Dataset extract ▸
========
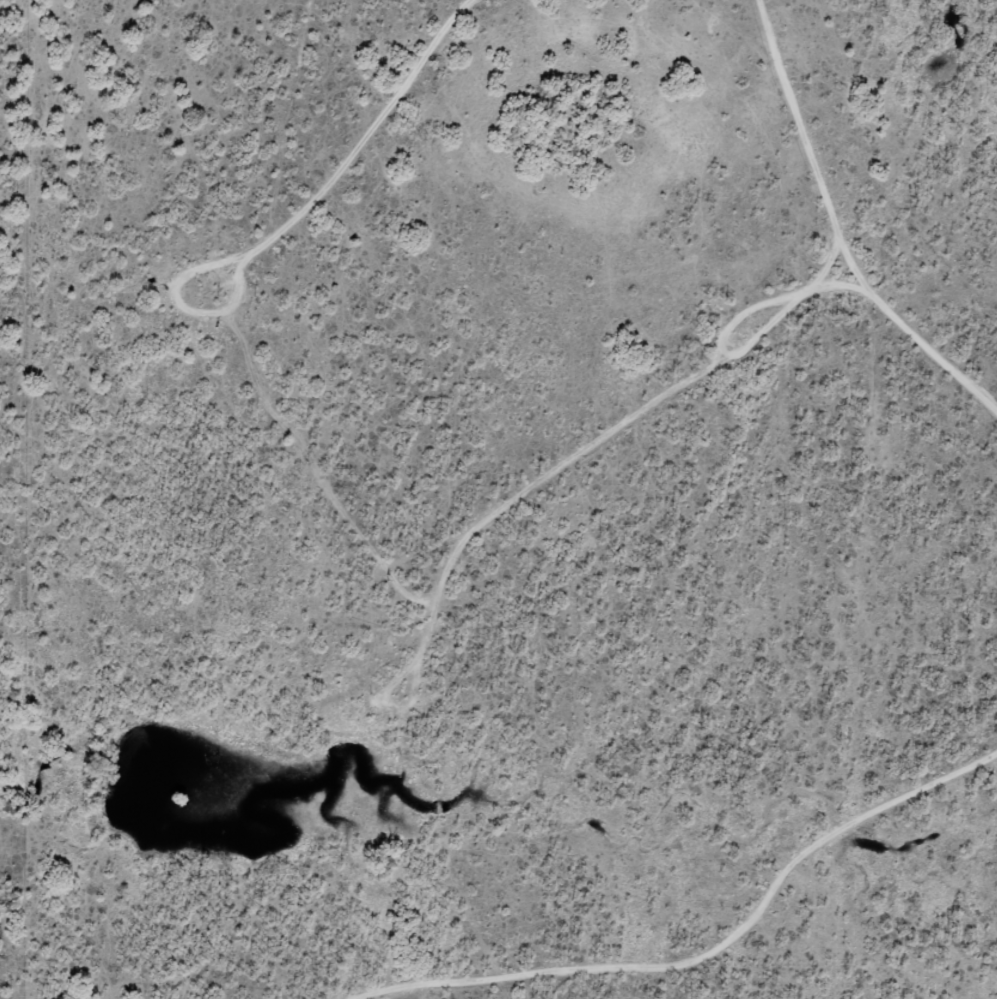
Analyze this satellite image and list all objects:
========
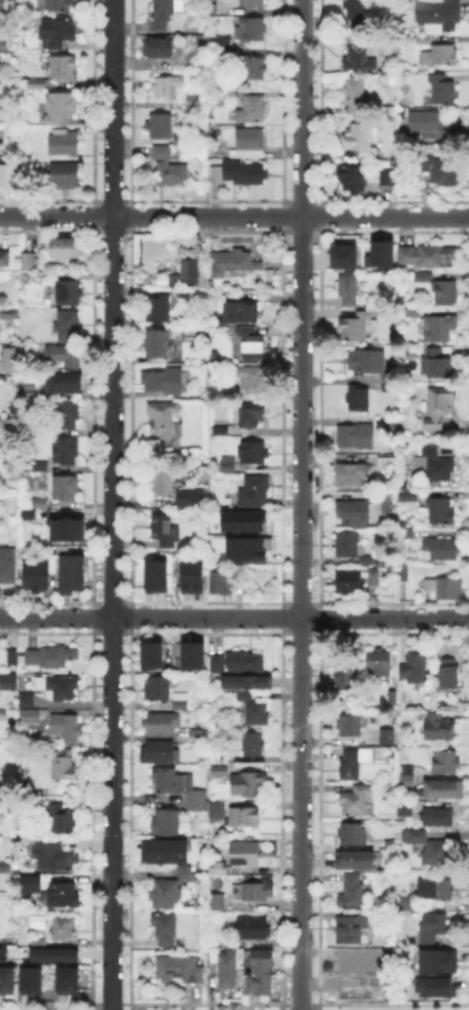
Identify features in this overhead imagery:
========
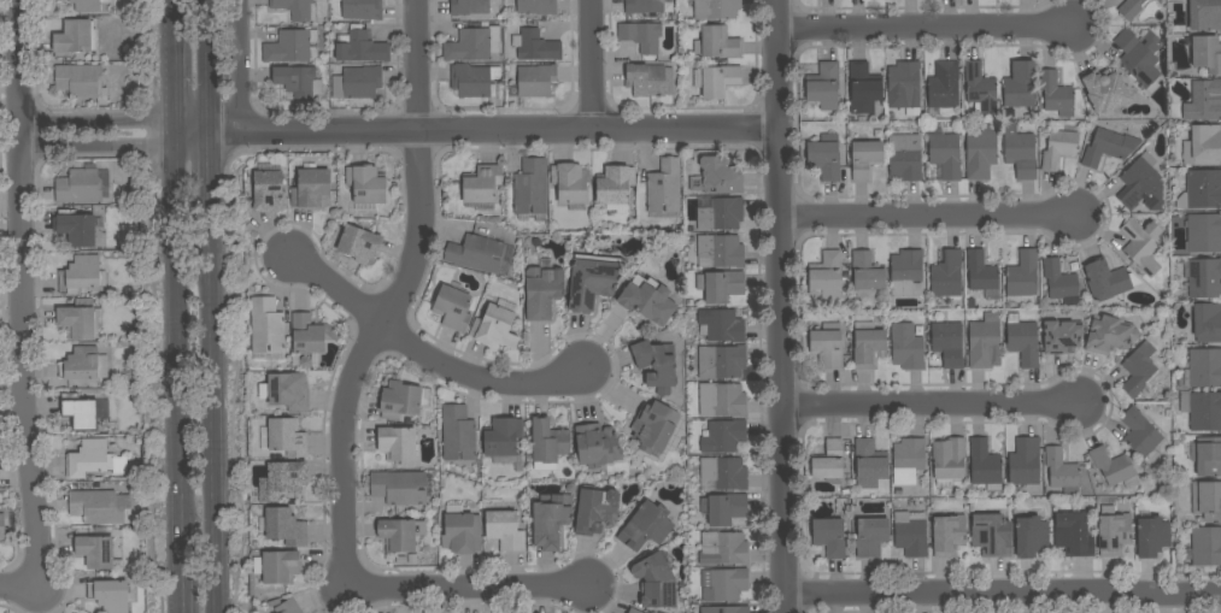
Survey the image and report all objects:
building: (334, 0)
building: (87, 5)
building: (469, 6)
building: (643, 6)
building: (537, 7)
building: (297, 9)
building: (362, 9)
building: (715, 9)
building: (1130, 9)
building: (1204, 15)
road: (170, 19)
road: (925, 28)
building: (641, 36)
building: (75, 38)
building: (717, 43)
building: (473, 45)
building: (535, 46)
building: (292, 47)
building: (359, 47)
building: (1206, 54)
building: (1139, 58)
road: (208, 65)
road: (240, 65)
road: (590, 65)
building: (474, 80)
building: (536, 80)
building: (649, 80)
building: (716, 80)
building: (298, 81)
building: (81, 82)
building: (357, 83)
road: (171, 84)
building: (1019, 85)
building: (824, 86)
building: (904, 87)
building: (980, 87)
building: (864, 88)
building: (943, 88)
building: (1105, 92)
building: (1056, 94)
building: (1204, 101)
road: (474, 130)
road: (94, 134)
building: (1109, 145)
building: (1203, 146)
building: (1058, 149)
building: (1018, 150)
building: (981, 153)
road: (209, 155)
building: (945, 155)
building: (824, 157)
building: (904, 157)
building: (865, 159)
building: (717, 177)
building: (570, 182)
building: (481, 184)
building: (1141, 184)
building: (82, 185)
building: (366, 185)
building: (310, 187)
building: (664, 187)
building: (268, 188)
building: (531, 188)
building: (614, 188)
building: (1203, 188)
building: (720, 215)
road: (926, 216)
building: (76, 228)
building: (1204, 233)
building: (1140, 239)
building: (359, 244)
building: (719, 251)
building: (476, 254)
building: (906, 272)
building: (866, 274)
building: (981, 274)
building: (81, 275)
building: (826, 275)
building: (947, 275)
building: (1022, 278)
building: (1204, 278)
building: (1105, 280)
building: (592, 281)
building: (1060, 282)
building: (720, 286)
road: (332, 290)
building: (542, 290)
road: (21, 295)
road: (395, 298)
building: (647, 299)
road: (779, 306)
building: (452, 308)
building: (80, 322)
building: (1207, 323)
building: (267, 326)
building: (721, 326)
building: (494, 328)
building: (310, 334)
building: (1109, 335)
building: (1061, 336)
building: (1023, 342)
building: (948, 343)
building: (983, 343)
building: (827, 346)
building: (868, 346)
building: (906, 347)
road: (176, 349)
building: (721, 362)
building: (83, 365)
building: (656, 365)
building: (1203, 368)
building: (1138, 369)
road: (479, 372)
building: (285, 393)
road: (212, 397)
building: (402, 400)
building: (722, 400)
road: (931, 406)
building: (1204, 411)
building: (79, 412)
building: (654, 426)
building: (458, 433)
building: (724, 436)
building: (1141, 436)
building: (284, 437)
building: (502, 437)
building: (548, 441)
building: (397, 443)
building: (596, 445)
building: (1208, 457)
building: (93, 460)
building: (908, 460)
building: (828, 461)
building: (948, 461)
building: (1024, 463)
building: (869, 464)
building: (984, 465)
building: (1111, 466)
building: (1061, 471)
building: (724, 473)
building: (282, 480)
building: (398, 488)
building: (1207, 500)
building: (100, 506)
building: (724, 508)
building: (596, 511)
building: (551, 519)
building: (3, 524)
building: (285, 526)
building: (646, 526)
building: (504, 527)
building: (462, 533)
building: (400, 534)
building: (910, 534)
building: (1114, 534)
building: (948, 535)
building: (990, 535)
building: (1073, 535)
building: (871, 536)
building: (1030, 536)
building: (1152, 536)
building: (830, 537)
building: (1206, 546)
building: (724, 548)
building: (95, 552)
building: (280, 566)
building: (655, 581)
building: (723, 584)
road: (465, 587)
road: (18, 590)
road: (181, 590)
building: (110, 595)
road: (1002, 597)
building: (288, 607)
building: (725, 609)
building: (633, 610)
========
What to do ▸ Reply with the number of lines in the preceding entries that contain "this", and no other words.

Expected output ▸ 2